- Task details: Make an exact copy of all the records, one that contains none of the pictures.

START Data for this exercise

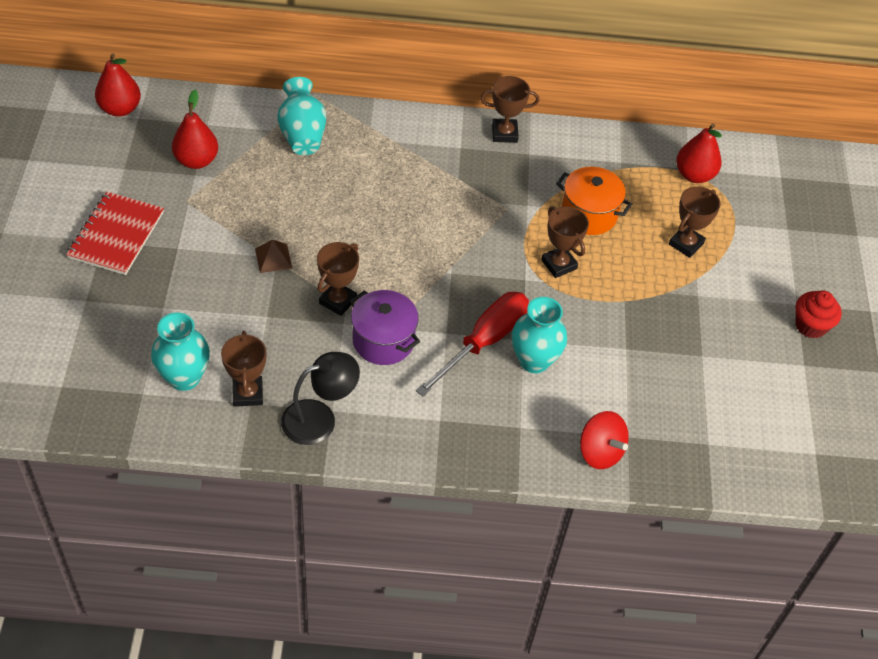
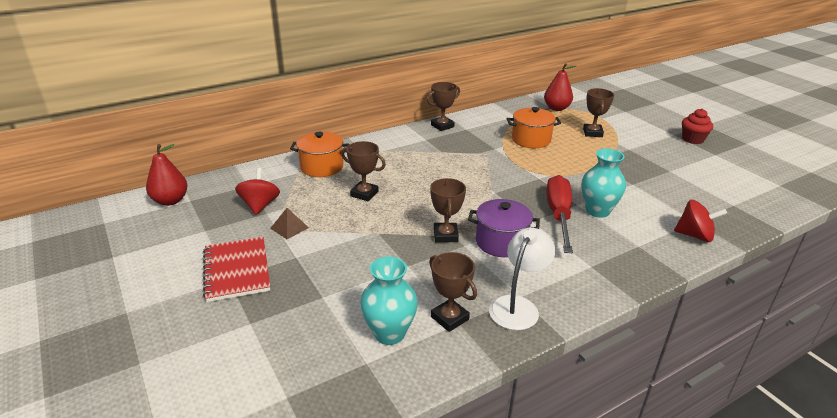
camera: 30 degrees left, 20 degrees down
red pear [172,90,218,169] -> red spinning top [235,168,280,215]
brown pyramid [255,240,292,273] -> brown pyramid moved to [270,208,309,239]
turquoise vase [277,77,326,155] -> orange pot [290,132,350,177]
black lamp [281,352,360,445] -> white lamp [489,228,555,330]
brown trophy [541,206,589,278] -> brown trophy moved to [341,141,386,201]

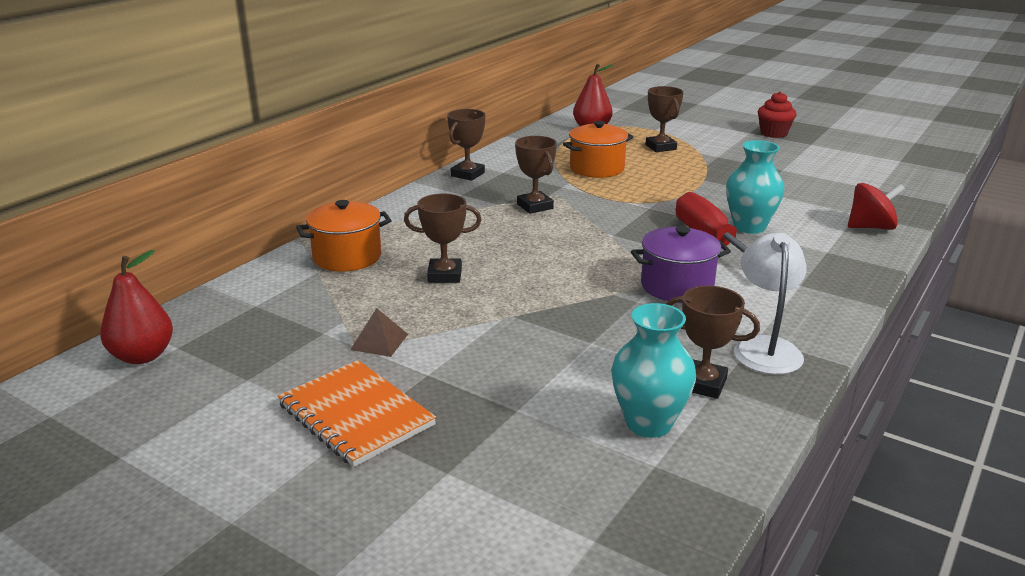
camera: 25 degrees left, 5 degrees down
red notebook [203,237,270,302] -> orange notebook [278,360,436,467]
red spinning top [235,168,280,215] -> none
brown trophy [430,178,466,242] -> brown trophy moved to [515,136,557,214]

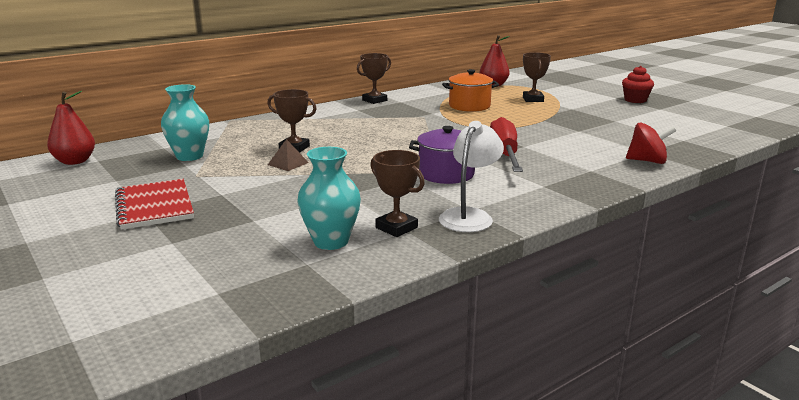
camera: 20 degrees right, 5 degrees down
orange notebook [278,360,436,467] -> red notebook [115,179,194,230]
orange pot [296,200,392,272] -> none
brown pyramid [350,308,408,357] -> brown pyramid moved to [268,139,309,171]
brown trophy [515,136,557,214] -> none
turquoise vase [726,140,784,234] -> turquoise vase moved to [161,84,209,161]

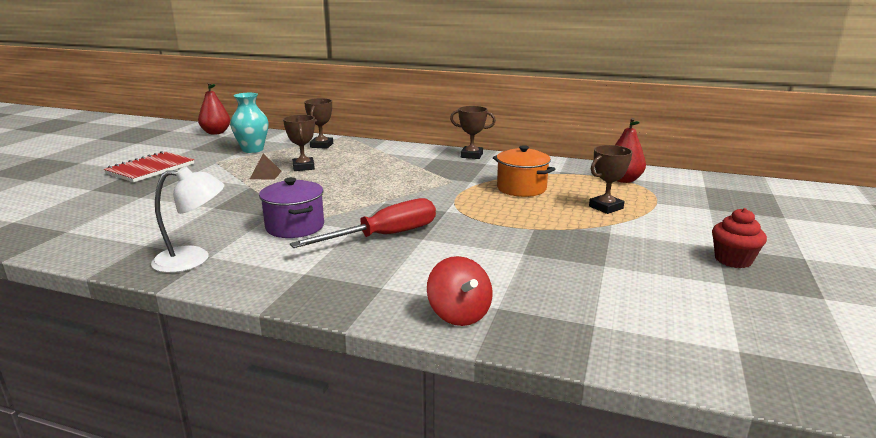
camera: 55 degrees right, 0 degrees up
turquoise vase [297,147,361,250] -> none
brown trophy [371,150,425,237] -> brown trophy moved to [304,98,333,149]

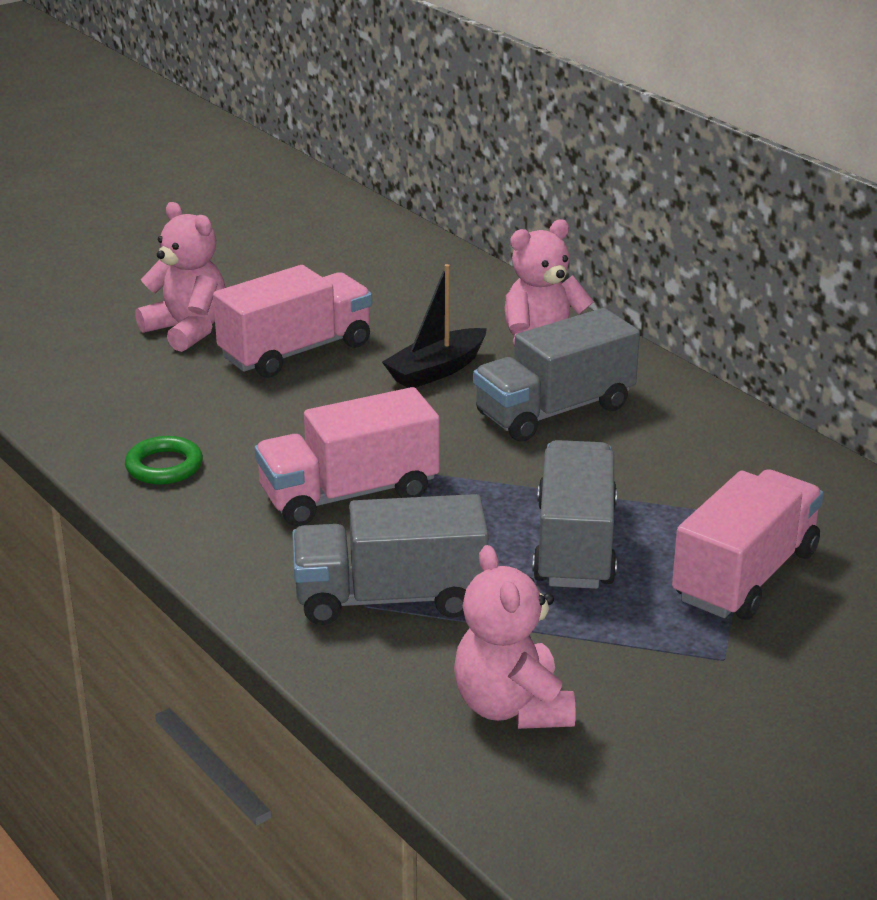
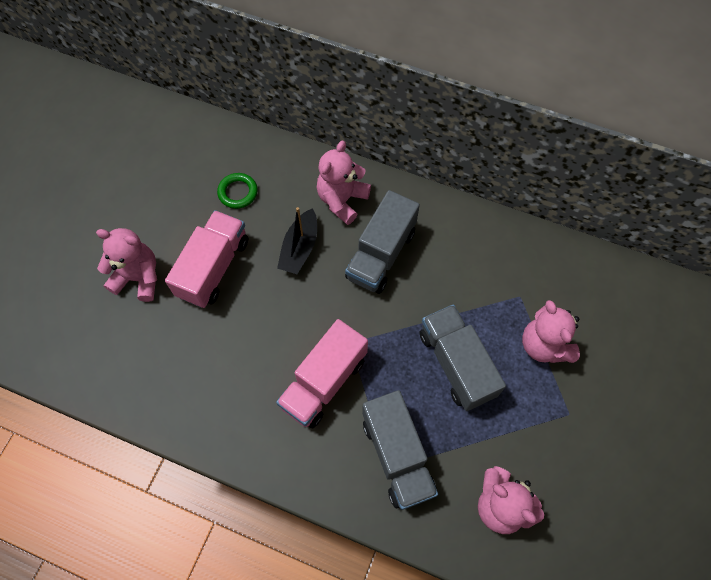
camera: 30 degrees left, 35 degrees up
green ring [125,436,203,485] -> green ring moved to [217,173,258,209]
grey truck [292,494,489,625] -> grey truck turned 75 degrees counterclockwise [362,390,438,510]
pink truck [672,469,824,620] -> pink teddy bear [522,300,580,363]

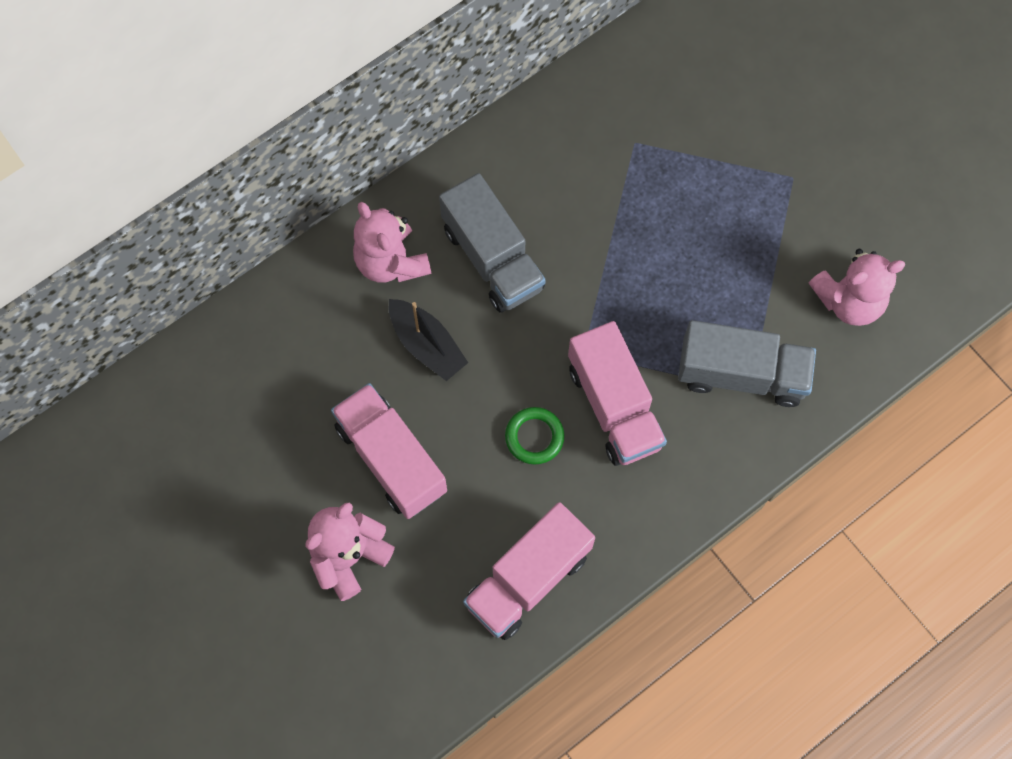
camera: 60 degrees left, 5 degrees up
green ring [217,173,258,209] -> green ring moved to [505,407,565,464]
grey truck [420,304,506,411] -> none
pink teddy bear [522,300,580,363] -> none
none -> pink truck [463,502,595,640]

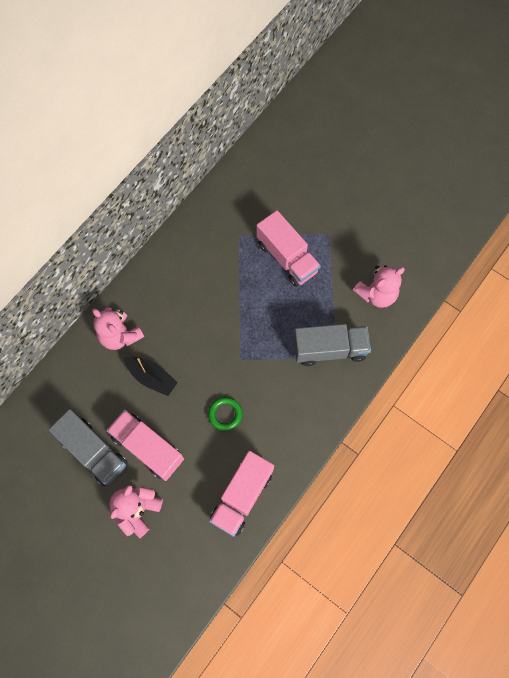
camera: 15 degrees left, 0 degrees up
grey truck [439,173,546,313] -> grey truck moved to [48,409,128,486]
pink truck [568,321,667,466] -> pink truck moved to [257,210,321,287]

END Data for this exercise

- Reply:
camera: 30 degrees left, 20 degrees down
red pear [172,90,218,169] -> red spinning top [235,168,280,215]
brown pyramid [255,240,292,273] -> brown pyramid moved to [270,208,309,239]
turquoise vase [277,77,326,155] -> orange pot [290,132,350,177]
black lamp [281,352,360,445] -> white lamp [489,228,555,330]
brown trophy [541,206,589,278] -> brown trophy moved to [341,141,386,201]

camera: 25 degrees left, 5 degrees down
red notebook [203,237,270,302] -> orange notebook [278,360,436,467]
red spinning top [235,168,280,215] -> none
brown trophy [430,178,466,242] -> brown trophy moved to [515,136,557,214]

camera: 20 degrees right, 5 degrees down
orange notebook [278,360,436,467] -> red notebook [115,179,194,230]
orange pot [296,200,392,272] -> none
brown pyramid [350,308,408,357] -> brown pyramid moved to [268,139,309,171]
brown trophy [515,136,557,214] -> none
turquoise vase [726,140,784,234] -> turquoise vase moved to [161,84,209,161]

camera: 55 degrees right, 0 degrees up
turquoise vase [297,147,361,250] -> none
brown trophy [371,150,425,237] -> brown trophy moved to [304,98,333,149]

camera: 30 degrees left, 35 degrees up
green ring [125,436,203,485] -> green ring moved to [217,173,258,209]
grey truck [292,494,489,625] -> grey truck turned 75 degrees counterclockwise [362,390,438,510]
pink truck [672,469,824,620] -> pink teddy bear [522,300,580,363]

camera: 60 degrees left, 5 degrees up
green ring [217,173,258,209] -> green ring moved to [505,407,565,464]
grey truck [420,304,506,411] -> none
pink teddy bear [522,300,580,363] -> none
none -> pink truck [463,502,595,640]

camera: 15 degrees left, 0 degrees up
grey truck [439,173,546,313] -> grey truck moved to [48,409,128,486]
pink truck [568,321,667,466] -> pink truck moved to [257,210,321,287]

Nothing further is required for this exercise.